### YOUR GOAL:
With the pictures left out, retype exactly the lines below starting at the line that contains "orange bottle: 8 -> 12" and ending at the line that contains "turquoise padlock: 6 -> 5".

Start of SUPPLIED DATA

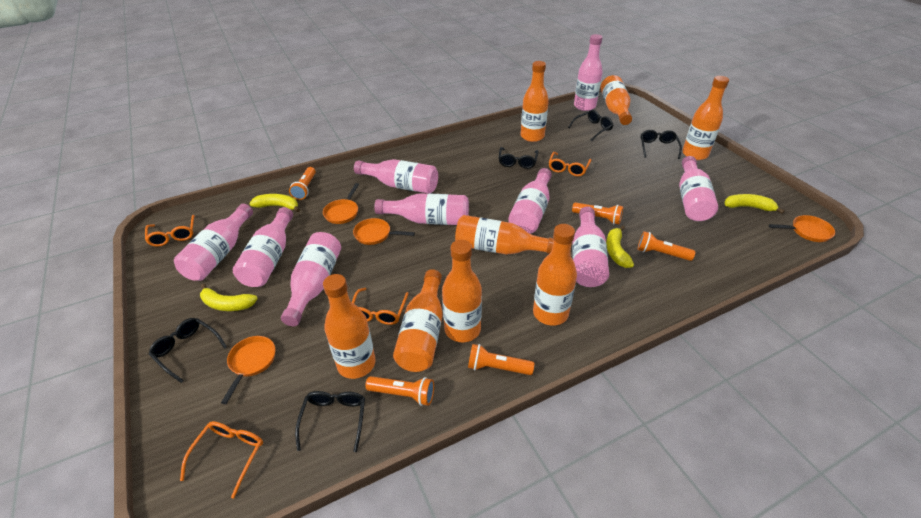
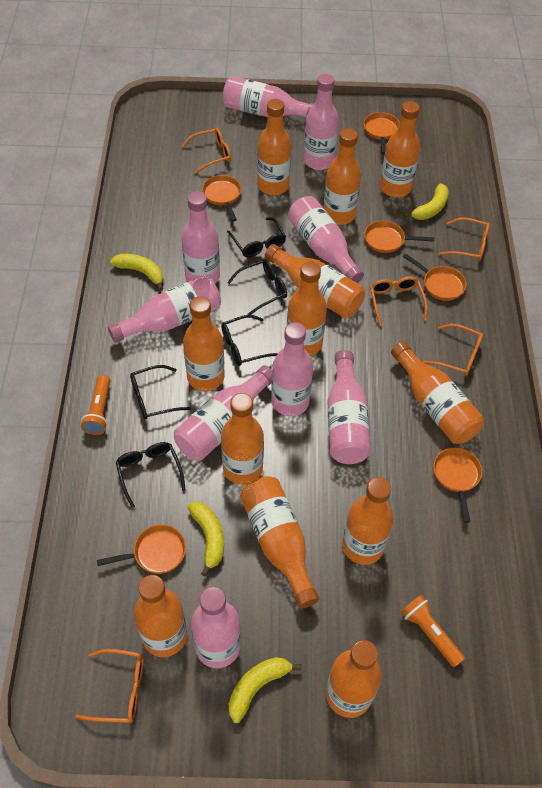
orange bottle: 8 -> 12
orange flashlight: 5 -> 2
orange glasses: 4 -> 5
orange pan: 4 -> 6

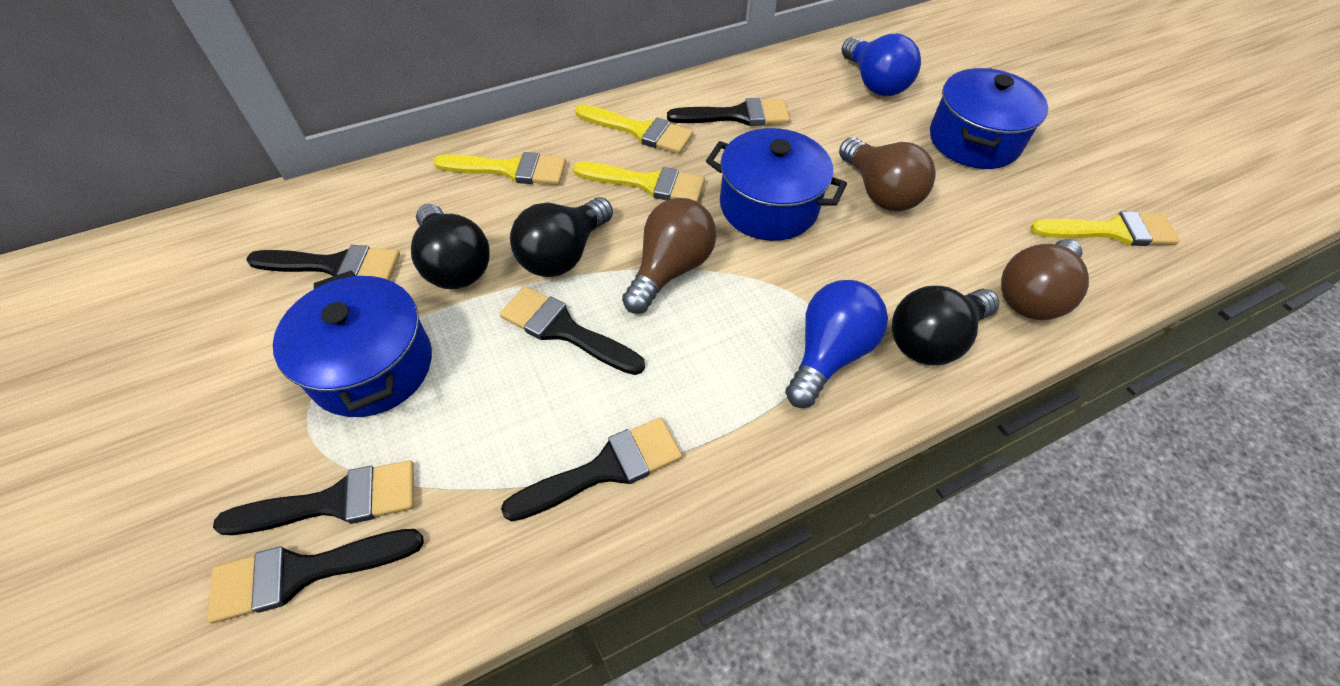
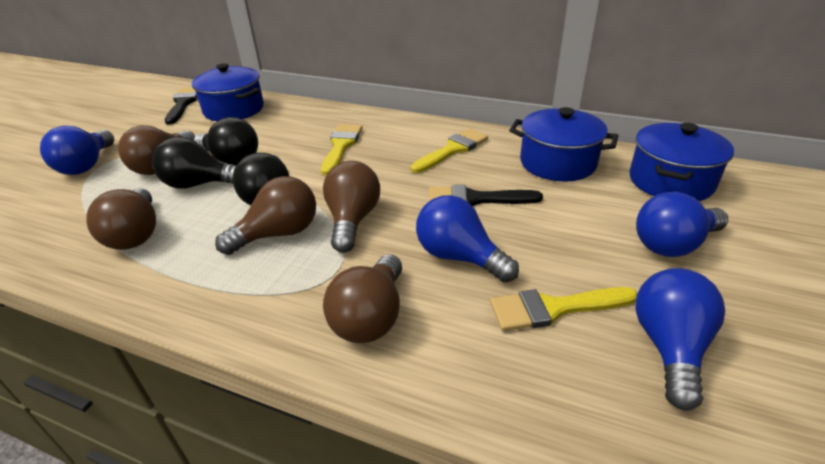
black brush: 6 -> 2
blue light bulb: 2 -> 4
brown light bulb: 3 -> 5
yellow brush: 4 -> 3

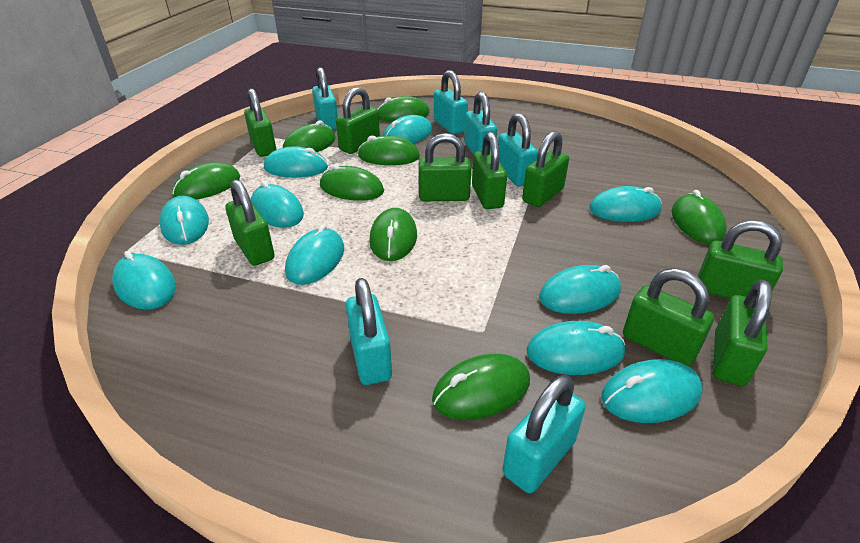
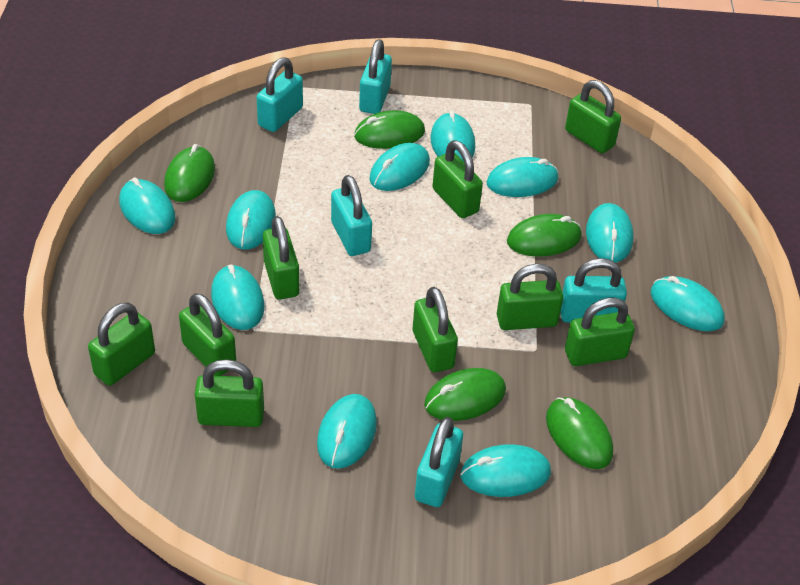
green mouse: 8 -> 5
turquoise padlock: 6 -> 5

End of SUPPLIED DATA
Start of SUPPLIED DATA

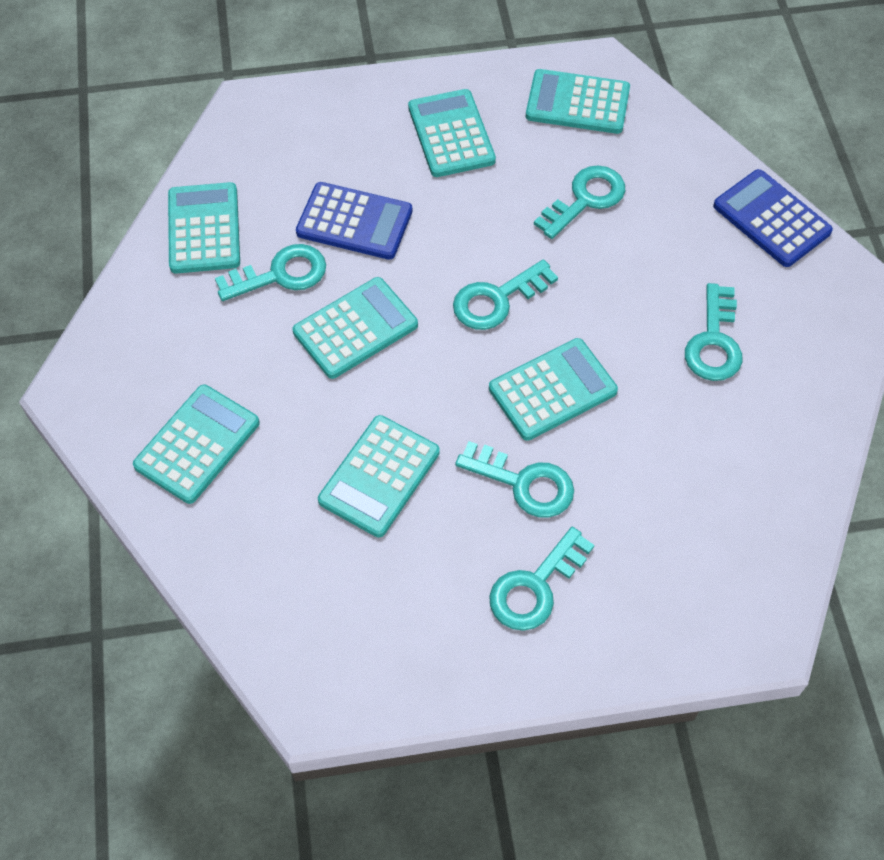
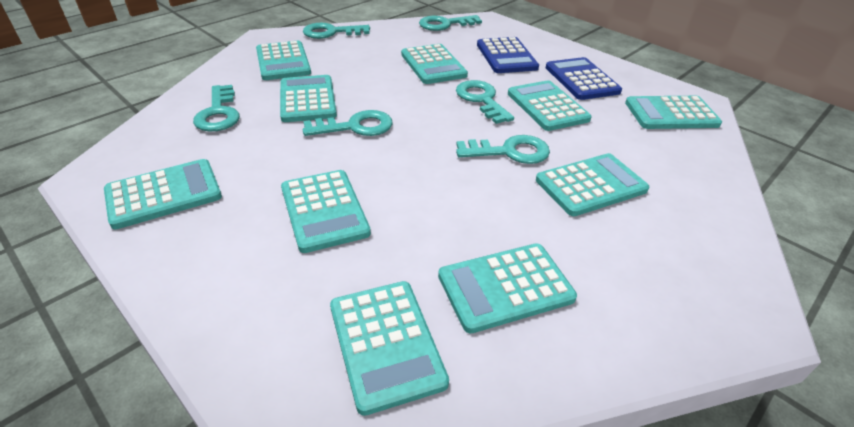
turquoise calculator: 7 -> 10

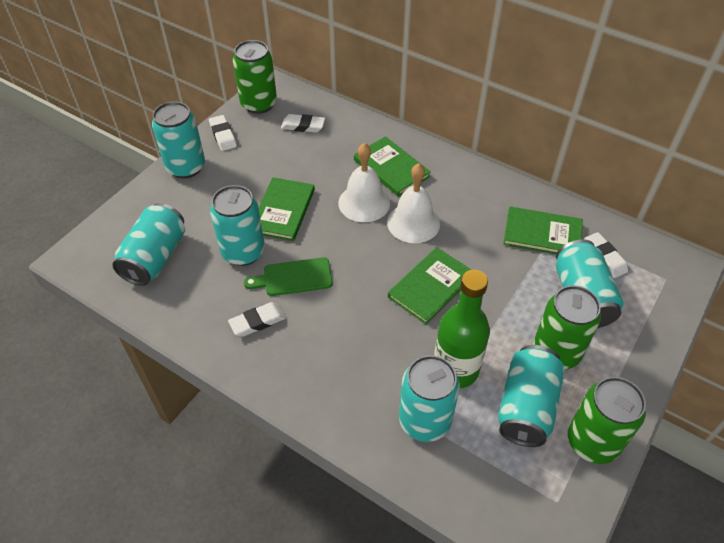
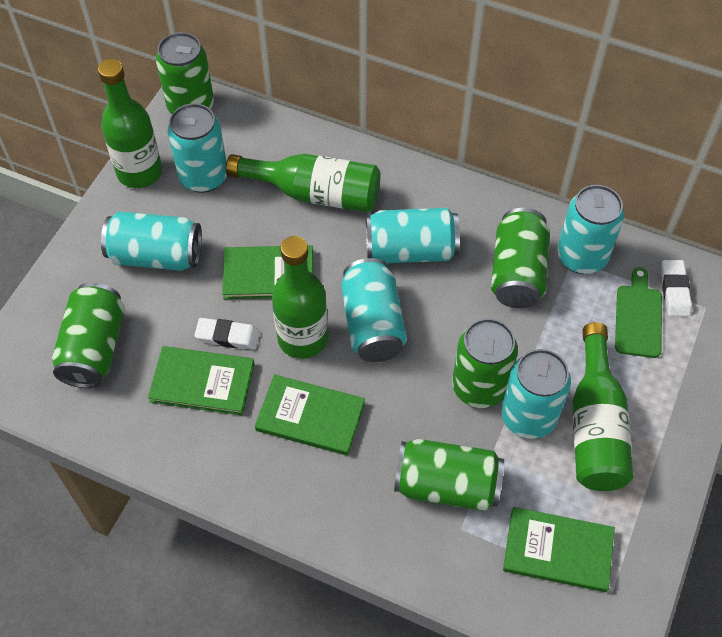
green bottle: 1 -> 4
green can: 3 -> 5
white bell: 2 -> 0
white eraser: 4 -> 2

End of SUPPLIED DATA

### SOLUTION FOR THIS PROBLEM:
orange bottle: 8 -> 12
orange flashlight: 5 -> 2
orange glasses: 4 -> 5
orange pan: 4 -> 6

black brush: 6 -> 2
blue light bulb: 2 -> 4
brown light bulb: 3 -> 5
yellow brush: 4 -> 3

green mouse: 8 -> 5
turquoise padlock: 6 -> 5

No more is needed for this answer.